[EXERCISE]
Read through the data and report every line in which the word "came" occurs.

[THE DATA]
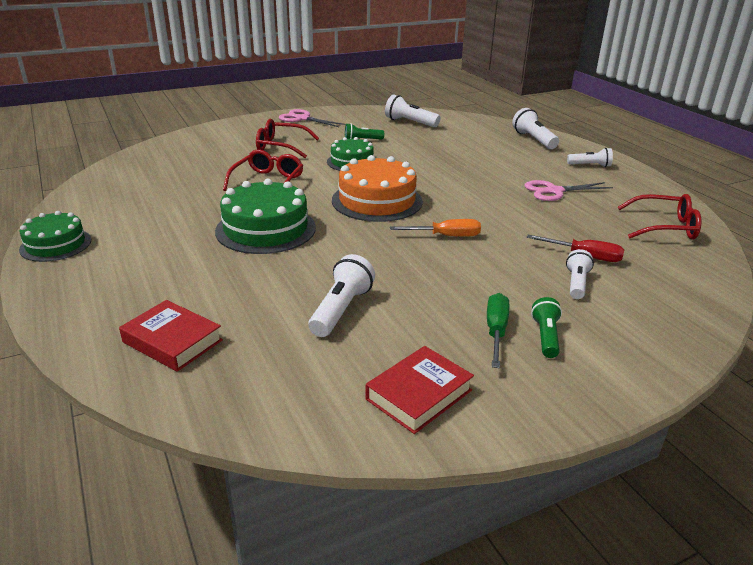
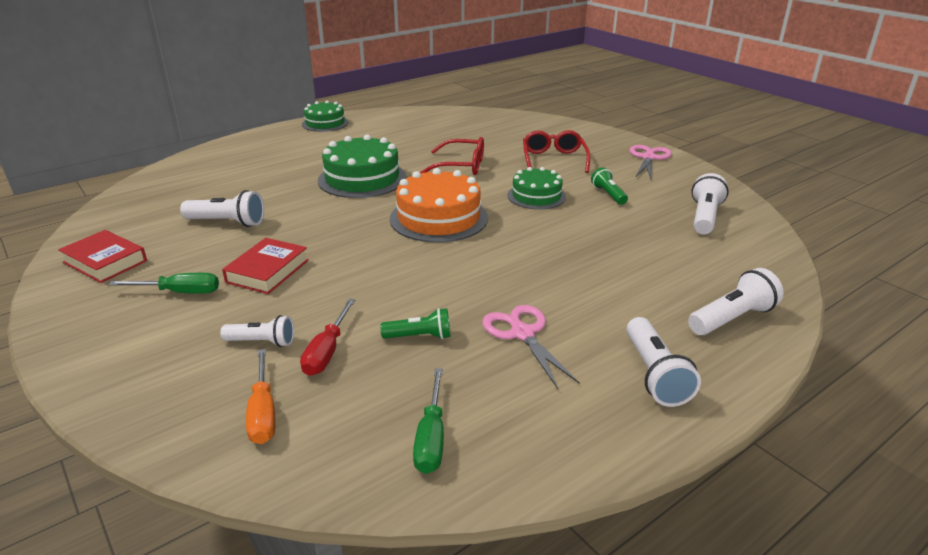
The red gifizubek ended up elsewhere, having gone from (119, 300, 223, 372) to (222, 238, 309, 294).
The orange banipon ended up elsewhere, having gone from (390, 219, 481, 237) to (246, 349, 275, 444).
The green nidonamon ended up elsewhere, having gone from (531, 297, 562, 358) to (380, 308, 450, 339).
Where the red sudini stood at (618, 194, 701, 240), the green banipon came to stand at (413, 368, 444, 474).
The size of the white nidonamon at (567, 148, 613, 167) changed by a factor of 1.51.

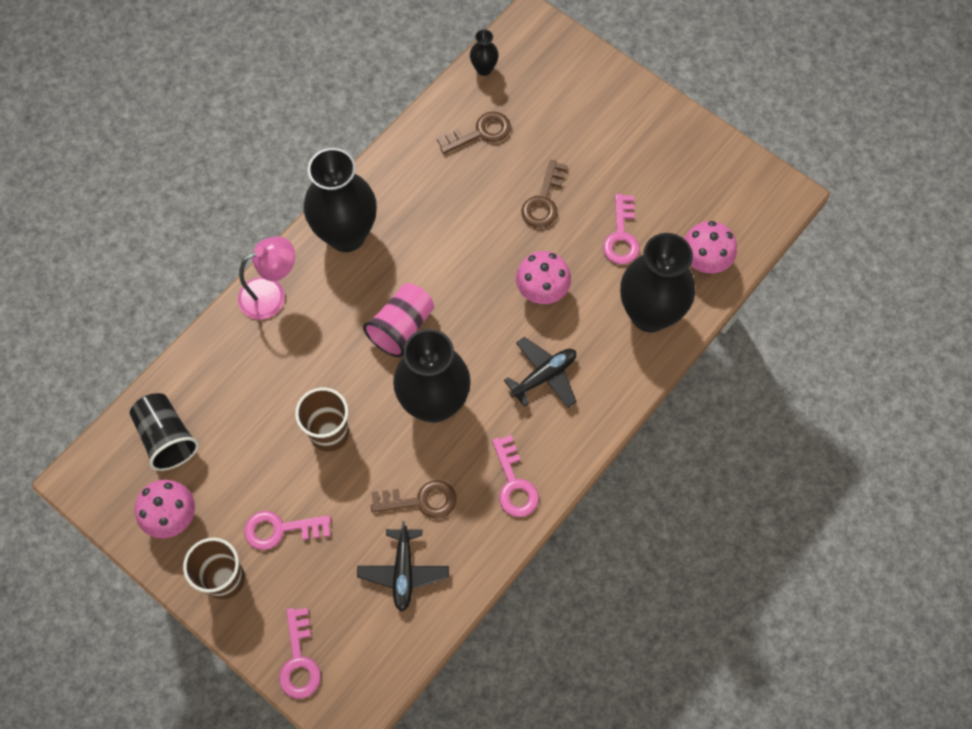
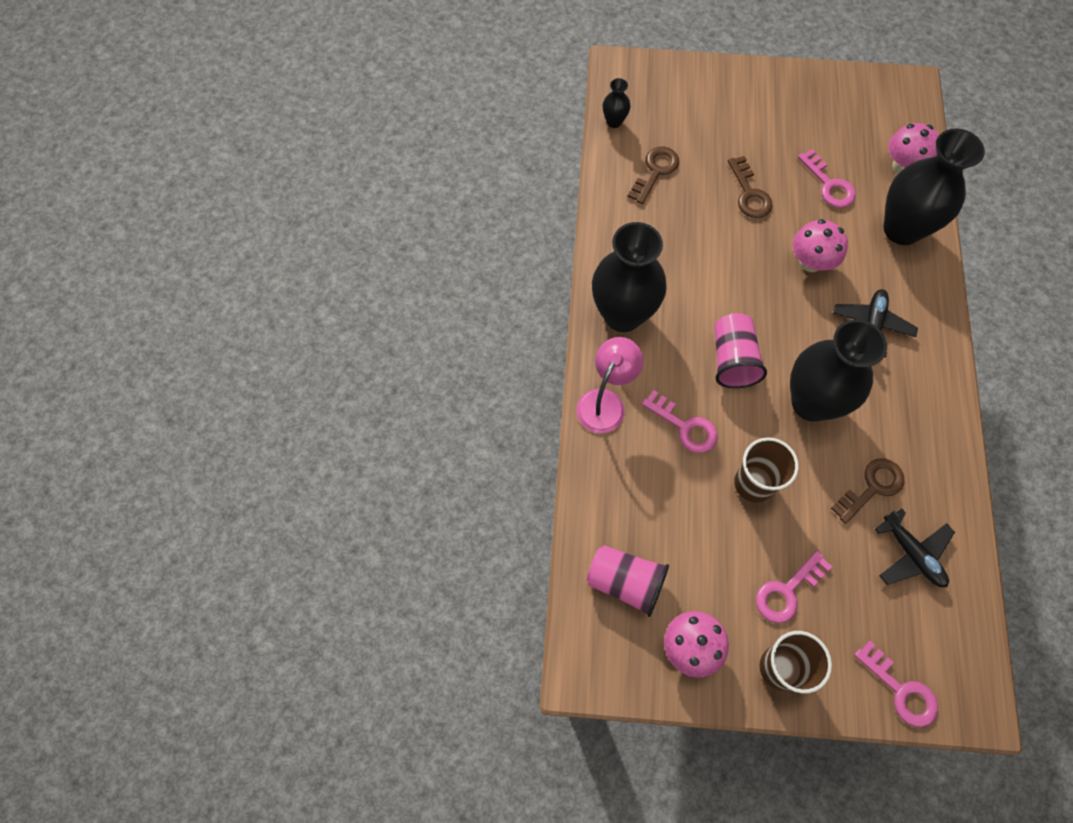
The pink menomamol ended up elsewhere, having gone from (492, 435, 539, 517) to (642, 390, 717, 453).
What was the black fetiruk at (130, 393, 199, 471) turned into the pink fetiruk at (587, 545, 669, 617).

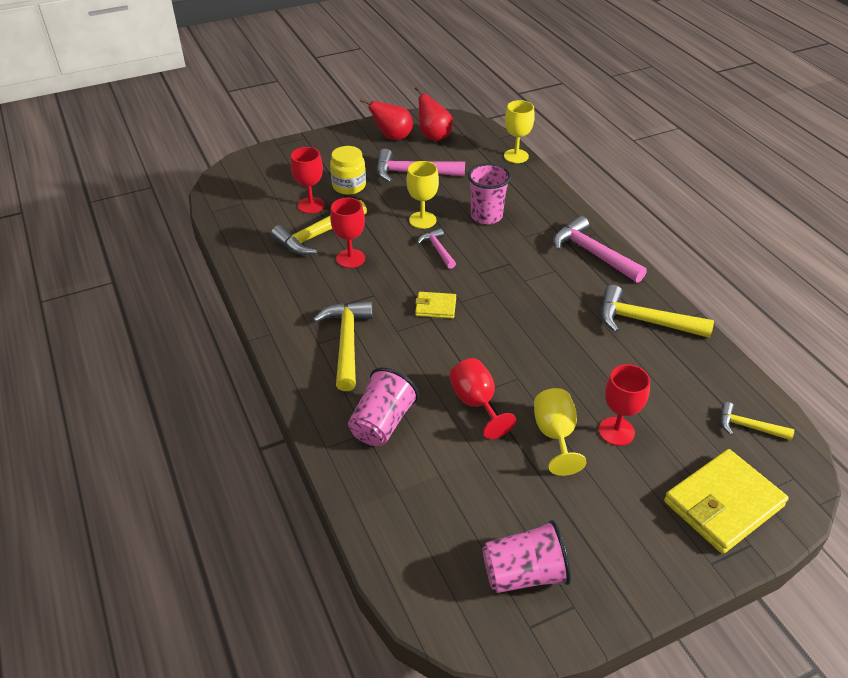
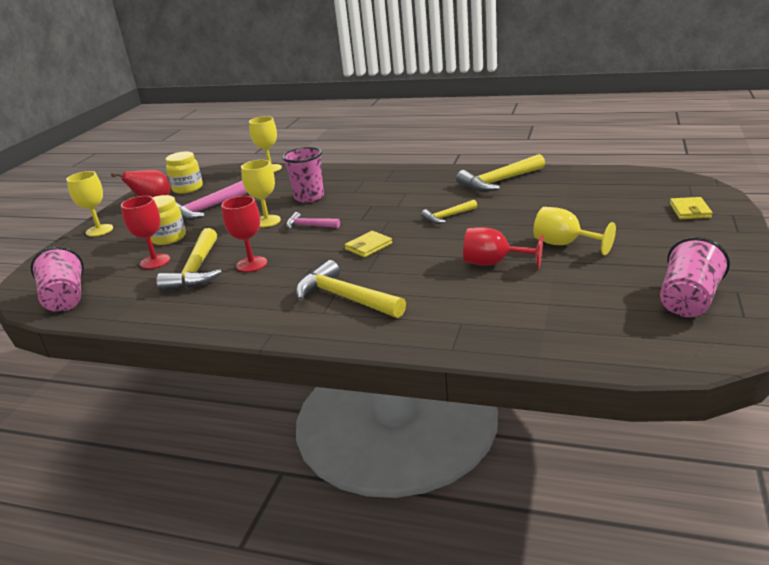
The second view lost the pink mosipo at (553, 216, 647, 283).
The second view lost the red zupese at (599, 364, 650, 446).
The second view gained the yellow zupese at (66, 171, 113, 237).
The pink fetiruk ended up elsewhere, having gone from (348, 368, 419, 446) to (31, 247, 84, 312).
The yellow mosipo ended up elsewhere, having gone from (720, 402, 794, 440) to (421, 200, 477, 224).
Where the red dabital stood at (415, 86, 453, 141), the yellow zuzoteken came to stand at (166, 151, 203, 194).
The size of the yellow bobumal at (664, 449, 789, 554) changed by a factor of 0.50.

[SOLUTION BELOW]
Where the red sudini stood at (618, 194, 701, 240), the green banipon came to stand at (413, 368, 444, 474).
Where the red dabital stood at (415, 86, 453, 141), the yellow zuzoteken came to stand at (166, 151, 203, 194).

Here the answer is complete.